◆ Information given ◆
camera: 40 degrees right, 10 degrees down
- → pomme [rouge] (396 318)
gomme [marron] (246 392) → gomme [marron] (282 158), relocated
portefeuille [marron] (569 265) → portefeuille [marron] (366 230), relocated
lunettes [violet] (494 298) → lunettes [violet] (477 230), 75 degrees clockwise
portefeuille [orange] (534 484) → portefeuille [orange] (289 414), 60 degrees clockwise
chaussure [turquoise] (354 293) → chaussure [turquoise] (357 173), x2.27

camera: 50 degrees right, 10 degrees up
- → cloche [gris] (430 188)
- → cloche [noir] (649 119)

◆ Work instruction ◆
Give the records back in full, word for word.

◆ Your solution ◆
camera: 40 degrees right, 10 degrees down
- → pomme [rouge] (396 318)
gomme [marron] (246 392) → gomme [marron] (282 158), relocated
portefeuille [marron] (569 265) → portefeuille [marron] (366 230), relocated
lunettes [violet] (494 298) → lunettes [violet] (477 230), 75 degrees clockwise
portefeuille [orange] (534 484) → portefeuille [orange] (289 414), 60 degrees clockwise
chaussure [turquoise] (354 293) → chaussure [turquoise] (357 173), x2.27

camera: 50 degrees right, 10 degrees up
- → cloche [gris] (430 188)
- → cloche [noir] (649 119)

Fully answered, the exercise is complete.